- Records for the task
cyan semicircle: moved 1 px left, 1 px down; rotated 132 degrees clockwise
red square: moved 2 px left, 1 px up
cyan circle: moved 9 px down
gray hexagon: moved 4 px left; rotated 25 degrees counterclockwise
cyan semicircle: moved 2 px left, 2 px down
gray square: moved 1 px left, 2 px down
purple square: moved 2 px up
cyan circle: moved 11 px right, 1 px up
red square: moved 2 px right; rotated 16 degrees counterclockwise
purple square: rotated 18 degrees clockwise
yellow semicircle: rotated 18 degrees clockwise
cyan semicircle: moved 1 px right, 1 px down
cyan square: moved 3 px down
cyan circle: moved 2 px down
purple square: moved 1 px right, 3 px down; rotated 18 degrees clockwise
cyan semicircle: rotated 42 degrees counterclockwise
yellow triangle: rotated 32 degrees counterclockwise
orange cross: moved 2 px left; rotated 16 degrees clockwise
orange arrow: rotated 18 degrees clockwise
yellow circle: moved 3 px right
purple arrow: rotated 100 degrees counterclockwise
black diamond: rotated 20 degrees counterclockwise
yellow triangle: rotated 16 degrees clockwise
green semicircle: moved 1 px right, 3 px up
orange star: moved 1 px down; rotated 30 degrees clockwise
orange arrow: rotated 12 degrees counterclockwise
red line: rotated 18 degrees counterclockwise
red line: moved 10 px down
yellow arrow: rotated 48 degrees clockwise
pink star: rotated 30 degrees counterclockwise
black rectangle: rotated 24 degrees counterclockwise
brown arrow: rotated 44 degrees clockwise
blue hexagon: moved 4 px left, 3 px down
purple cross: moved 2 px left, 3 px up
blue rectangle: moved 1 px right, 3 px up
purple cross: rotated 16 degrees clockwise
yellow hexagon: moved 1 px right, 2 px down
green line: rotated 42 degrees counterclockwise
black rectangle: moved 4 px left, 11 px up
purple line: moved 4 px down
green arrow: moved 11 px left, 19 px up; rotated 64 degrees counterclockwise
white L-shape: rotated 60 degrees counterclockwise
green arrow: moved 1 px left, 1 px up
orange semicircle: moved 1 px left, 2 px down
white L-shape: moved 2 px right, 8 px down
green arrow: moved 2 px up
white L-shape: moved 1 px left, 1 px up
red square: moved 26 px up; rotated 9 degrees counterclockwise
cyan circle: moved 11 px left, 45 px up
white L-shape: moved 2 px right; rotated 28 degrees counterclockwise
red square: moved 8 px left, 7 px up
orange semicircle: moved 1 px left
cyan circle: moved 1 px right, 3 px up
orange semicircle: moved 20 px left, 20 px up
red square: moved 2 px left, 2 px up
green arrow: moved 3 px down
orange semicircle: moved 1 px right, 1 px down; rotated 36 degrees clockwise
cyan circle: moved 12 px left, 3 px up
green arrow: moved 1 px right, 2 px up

- Work required
Quote all of the lines above verbatim, each one as it appears.

- Solution
cyan semicircle: moved 1 px left, 1 px down; rotated 132 degrees clockwise
red square: moved 2 px left, 1 px up
cyan circle: moved 9 px down
gray hexagon: moved 4 px left; rotated 25 degrees counterclockwise
cyan semicircle: moved 2 px left, 2 px down
gray square: moved 1 px left, 2 px down
purple square: moved 2 px up
cyan circle: moved 11 px right, 1 px up
red square: moved 2 px right; rotated 16 degrees counterclockwise
purple square: rotated 18 degrees clockwise
yellow semicircle: rotated 18 degrees clockwise
cyan semicircle: moved 1 px right, 1 px down
cyan square: moved 3 px down
cyan circle: moved 2 px down
purple square: moved 1 px right, 3 px down; rotated 18 degrees clockwise
cyan semicircle: rotated 42 degrees counterclockwise
yellow triangle: rotated 32 degrees counterclockwise
orange cross: moved 2 px left; rotated 16 degrees clockwise
orange arrow: rotated 18 degrees clockwise
yellow circle: moved 3 px right
purple arrow: rotated 100 degrees counterclockwise
black diamond: rotated 20 degrees counterclockwise
yellow triangle: rotated 16 degrees clockwise
green semicircle: moved 1 px right, 3 px up
orange star: moved 1 px down; rotated 30 degrees clockwise
orange arrow: rotated 12 degrees counterclockwise
red line: rotated 18 degrees counterclockwise
red line: moved 10 px down
yellow arrow: rotated 48 degrees clockwise
pink star: rotated 30 degrees counterclockwise
black rectangle: rotated 24 degrees counterclockwise
brown arrow: rotated 44 degrees clockwise
blue hexagon: moved 4 px left, 3 px down
purple cross: moved 2 px left, 3 px up
blue rectangle: moved 1 px right, 3 px up
purple cross: rotated 16 degrees clockwise
yellow hexagon: moved 1 px right, 2 px down
green line: rotated 42 degrees counterclockwise
black rectangle: moved 4 px left, 11 px up
purple line: moved 4 px down
green arrow: moved 11 px left, 19 px up; rotated 64 degrees counterclockwise
white L-shape: rotated 60 degrees counterclockwise
green arrow: moved 1 px left, 1 px up
orange semicircle: moved 1 px left, 2 px down
white L-shape: moved 2 px right, 8 px down
green arrow: moved 2 px up
white L-shape: moved 1 px left, 1 px up
red square: moved 26 px up; rotated 9 degrees counterclockwise
cyan circle: moved 11 px left, 45 px up
white L-shape: moved 2 px right; rotated 28 degrees counterclockwise
red square: moved 8 px left, 7 px up
orange semicircle: moved 1 px left
cyan circle: moved 1 px right, 3 px up
orange semicircle: moved 20 px left, 20 px up
red square: moved 2 px left, 2 px up
green arrow: moved 3 px down
orange semicircle: moved 1 px right, 1 px down; rotated 36 degrees clockwise
cyan circle: moved 12 px left, 3 px up
green arrow: moved 1 px right, 2 px up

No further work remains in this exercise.